Work to be completed: Go through the data below and copy out only the lines that contain the word "outside".

Items:

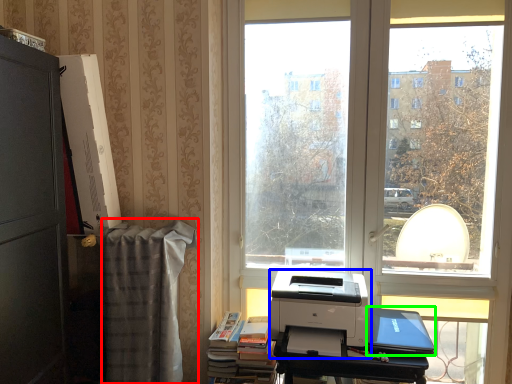
Question: Which object is the closest to the blanket (highlighted by a red box)? Choose among these: printer (highlighted by a blue box) or laptop (highlighted by a green box).

Choices:
 (A) printer
 (B) laptop

Answer: (A)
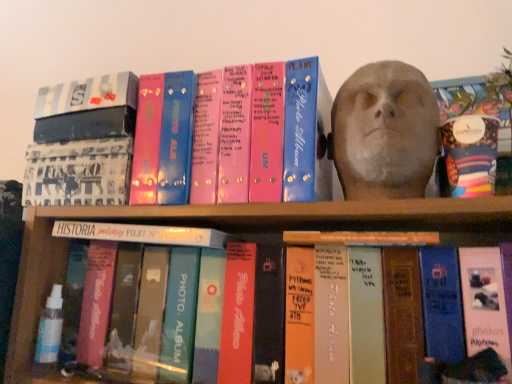
Question: Is matte gray bust at upper right wider or thinner than orange matte book at center, positioned as the 2th book in top-to-bottom order?

Choices:
 (A) thin
 (B) wide

Answer: (A)

Question: Choose the correct answer: Is matte gray bust at upper right inside orange matte book at center, positioned as the 2th book in top-to-bottom order, or outside it?

Choices:
 (A) outside
 (B) inside

Answer: (A)

Question: Which of these objects is positioned farthest from the orange matte book at center, positioned as the 2th book in top-to-bottom order?

Choices:
 (A) white textured fabric album at upper left
 (B) matte gray bust at upper right
 (C) white matte book at center, arranged as the third book when viewed from the top
 (D) multicolored fabric bag at upper right
 (E) pink glossy photo album at upper center, which appears as the first book when viewed from the top

Answer: (A)

Question: Which object is the farthest from the white textured fabric album at upper left?

Choices:
 (A) pink glossy photo album at upper center, which is counted as the third book, starting from the bottom
 (B) matte gray bust at upper right
 (C) orange matte book at center, positioned as the 2th book in top-to-bottom order
 (D) white matte book at center, the 1th book from the bottom
 (E) multicolored fabric bag at upper right

Answer: (E)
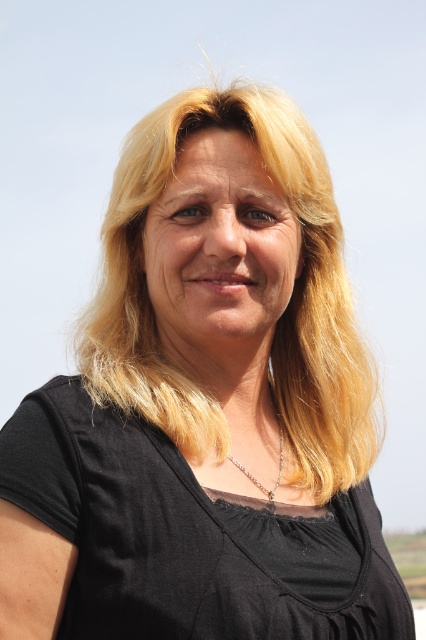
Question: Can you confirm if black matte dress at center is positioned to the left of silver metallic necklace at center?

Choices:
 (A) yes
 (B) no

Answer: (A)

Question: Which point appears farthest from the camera in this image?

Choices:
 (A) (273, 492)
 (B) (330, 637)

Answer: (A)

Question: Where is black matte dress at center located in relation to silver metallic necklace at center in the image?

Choices:
 (A) left
 (B) right

Answer: (A)

Question: Is black matte dress at center below silver metallic necklace at center?

Choices:
 (A) yes
 (B) no

Answer: (A)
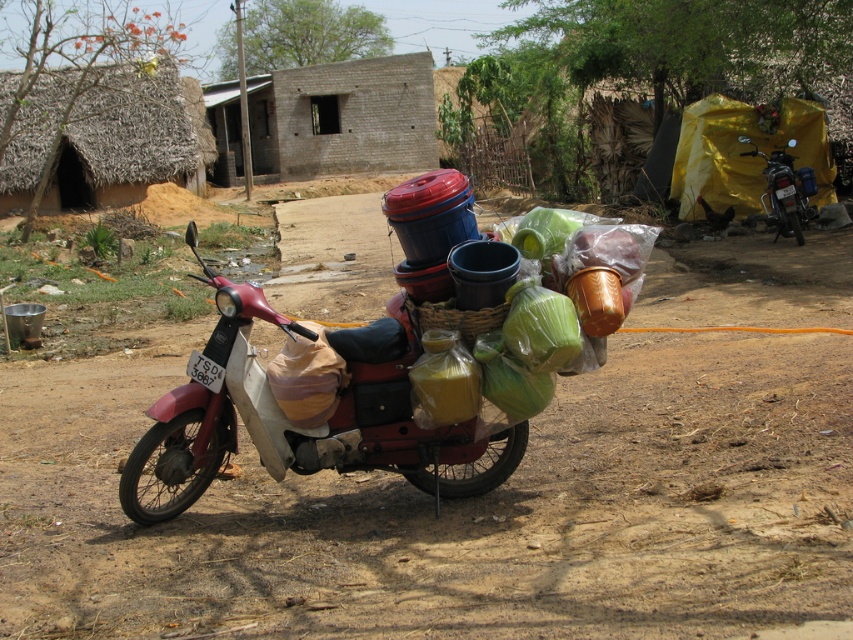
What do you see at coordinates (291, 422) in the screenshot?
I see `metallic red scooter at center` at bounding box center [291, 422].

Which is behind, point (219, 305) or point (795, 230)?

Positioned behind is point (795, 230).

The width and height of the screenshot is (853, 640). I want to click on metallic red scooter at center, so click(x=291, y=422).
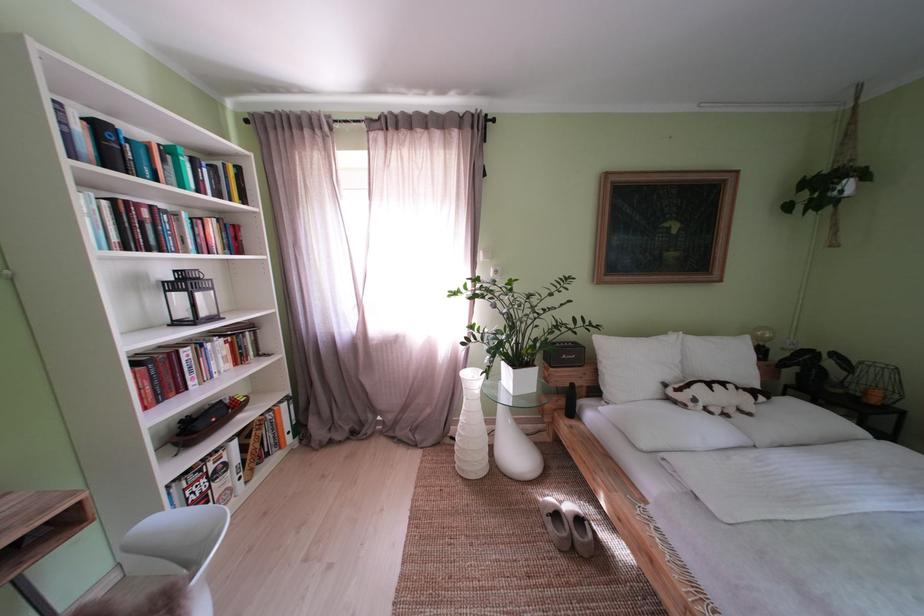
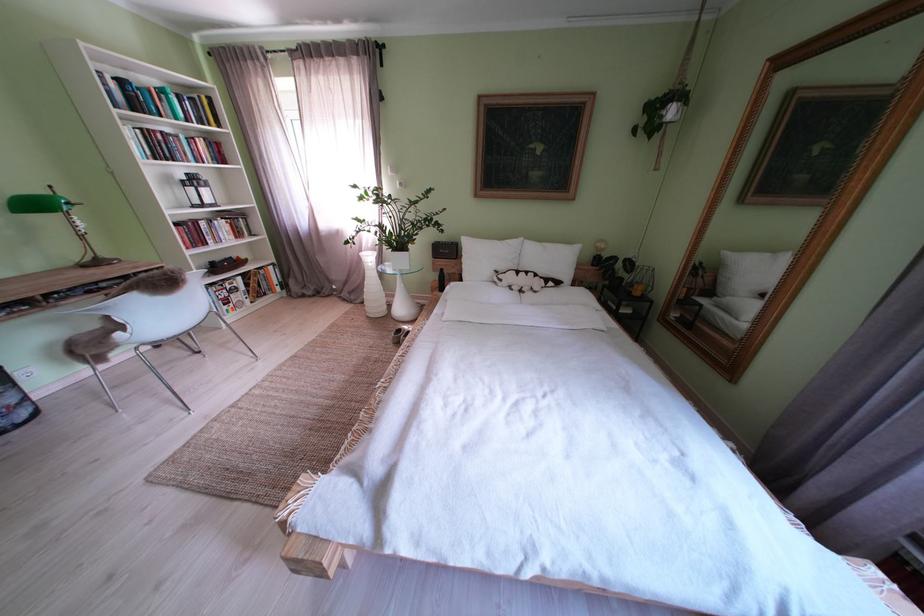
Find the pixel in the second image that matches (x=884, y=406) in the first image.

(648, 299)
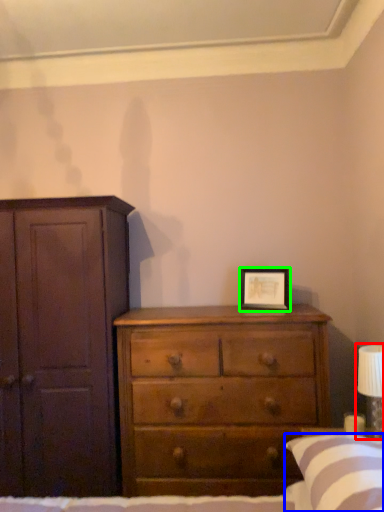
Question: Which is nearer to the bedside lamp (highlighted by a red box)? pillow (highlighted by a blue box) or picture frame (highlighted by a green box).

Choices:
 (A) pillow
 (B) picture frame

Answer: (A)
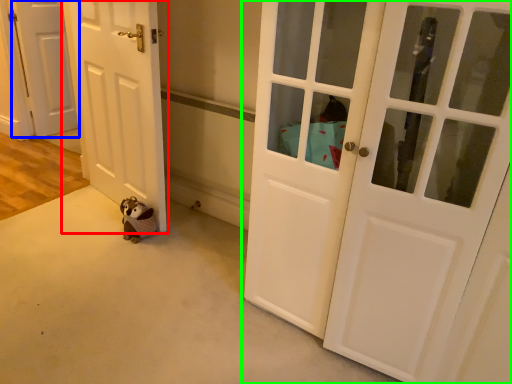
Question: Considering the real-world distances, which object is closest to door (highlighted by a red box)? door (highlighted by a blue box) or door (highlighted by a green box).

Choices:
 (A) door
 (B) door

Answer: (B)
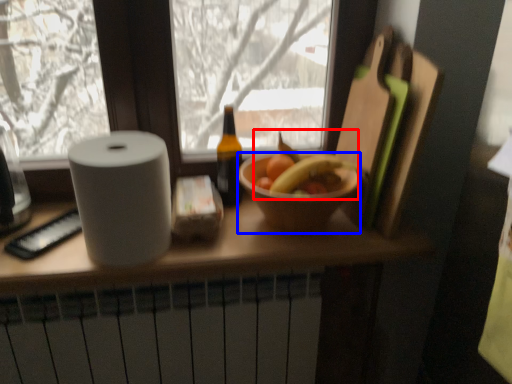
Question: Which point is further to the camera, fruit (highlighted by a red box) or bowl (highlighted by a blue box)?

Choices:
 (A) fruit
 (B) bowl

Answer: (A)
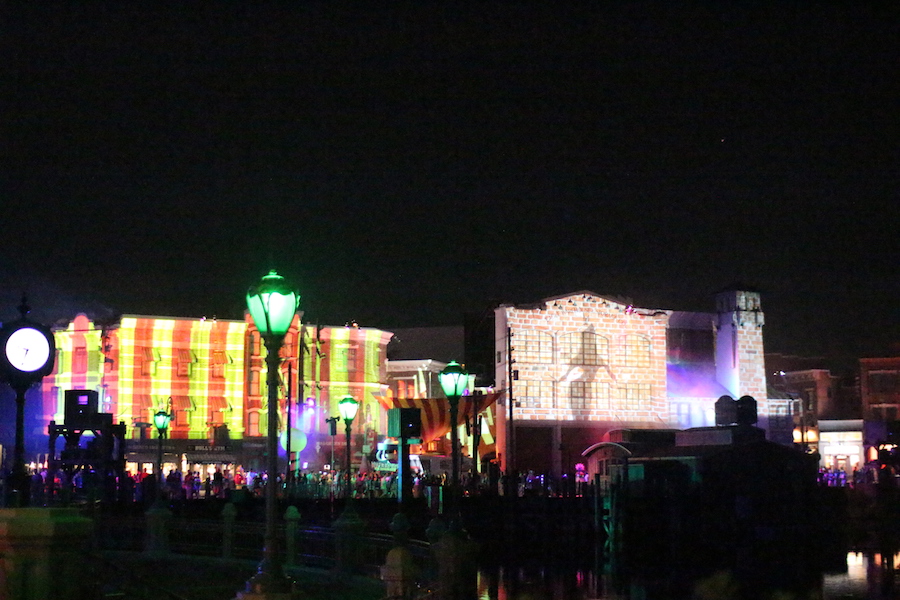
Locate an element on the screen. Image resolution: width=900 pixels, height=600 pixels. green light globes is located at coordinates (284, 310), (162, 420), (451, 383), (348, 407).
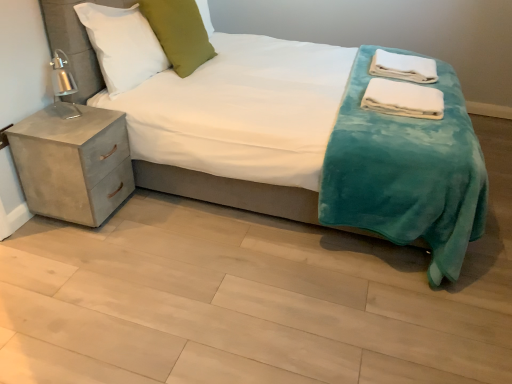
Question: Considering the relative sizes of white soft towels at upper right, the first material in the top-to-bottom sequence, and white soft pillow at upper left, the 2th pillow in the right-to-left sequence, in the image provided, is white soft towels at upper right, the first material in the top-to-bottom sequence, taller than white soft pillow at upper left, the 2th pillow in the right-to-left sequence,?

Choices:
 (A) no
 (B) yes

Answer: (A)

Question: Are white soft towels at upper right, the first material in the top-to-bottom sequence, and white soft pillow at upper left, the 1th pillow positioned from the left, far apart?

Choices:
 (A) yes
 (B) no

Answer: (A)

Question: Does white soft towels at upper right, the first material in the top-to-bottom sequence, have a smaller size compared to white soft pillow at upper left, the 2th pillow in the right-to-left sequence?

Choices:
 (A) yes
 (B) no

Answer: (A)

Question: Would you say white soft pillow at upper left, the 2th pillow in the right-to-left sequence, is part of white soft towels at upper right, the second material from the bottom,'s contents?

Choices:
 (A) yes
 (B) no

Answer: (B)

Question: Does white soft towels at upper right, the first material in the top-to-bottom sequence, have a lesser width compared to white soft pillow at upper left, the 1th pillow positioned from the left?

Choices:
 (A) yes
 (B) no

Answer: (B)

Question: Is white soft towels at upper right, the 1th material positioned from the back, in front of or behind teal plush blanket at center in the image?

Choices:
 (A) behind
 (B) front

Answer: (A)

Question: Looking at the image, does white soft towels at upper right, the first material in the top-to-bottom sequence, seem bigger or smaller compared to teal plush blanket at center?

Choices:
 (A) big
 (B) small

Answer: (B)

Question: Considering the positions of white soft towels at upper right, the 1th material positioned from the back, and teal plush blanket at center in the image, is white soft towels at upper right, the 1th material positioned from the back, wider or thinner than teal plush blanket at center?

Choices:
 (A) thin
 (B) wide

Answer: (A)

Question: From a real-world perspective, is white soft towels at upper right, placed as the 2th material when sorted from front to back, positioned above or below teal plush blanket at center?

Choices:
 (A) above
 (B) below

Answer: (B)

Question: Is white soft towels at right, positioned as the 1th material in front-to-back order, inside the boundaries of teal plush blanket at center, or outside?

Choices:
 (A) outside
 (B) inside

Answer: (B)

Question: Relative to teal plush blanket at center, is white soft towels at right, positioned as the 1th material in front-to-back order, in front or behind?

Choices:
 (A) behind
 (B) front

Answer: (A)

Question: Is point (381, 97) closer or farther from the camera than point (451, 180)?

Choices:
 (A) farther
 (B) closer

Answer: (A)

Question: From a real-world perspective, is white soft towels at right, the 1th material from the bottom, physically located above or below teal plush blanket at center?

Choices:
 (A) below
 (B) above

Answer: (A)

Question: Considering the positions of white soft towels at right, arranged as the second material when viewed from the top, and green velvet pillow at upper center, the first pillow when ordered from right to left, in the image, is white soft towels at right, arranged as the second material when viewed from the top, bigger or smaller than green velvet pillow at upper center, the first pillow when ordered from right to left,?

Choices:
 (A) big
 (B) small

Answer: (B)

Question: Is point (384, 84) positioned closer to the camera than point (160, 6)?

Choices:
 (A) closer
 (B) farther

Answer: (A)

Solved exercise:
Question: Choose the correct answer: Is matte gray bust at upper right inside orange matte book at center, positioned as the 2th book in top-to-bottom order, or outside it?
 (A) outside
Question: Is white soft towels at right, positioned as the 1th material in front-to-back order, inside the boundaries of teal plush blanket at center, or outside?
 (A) outside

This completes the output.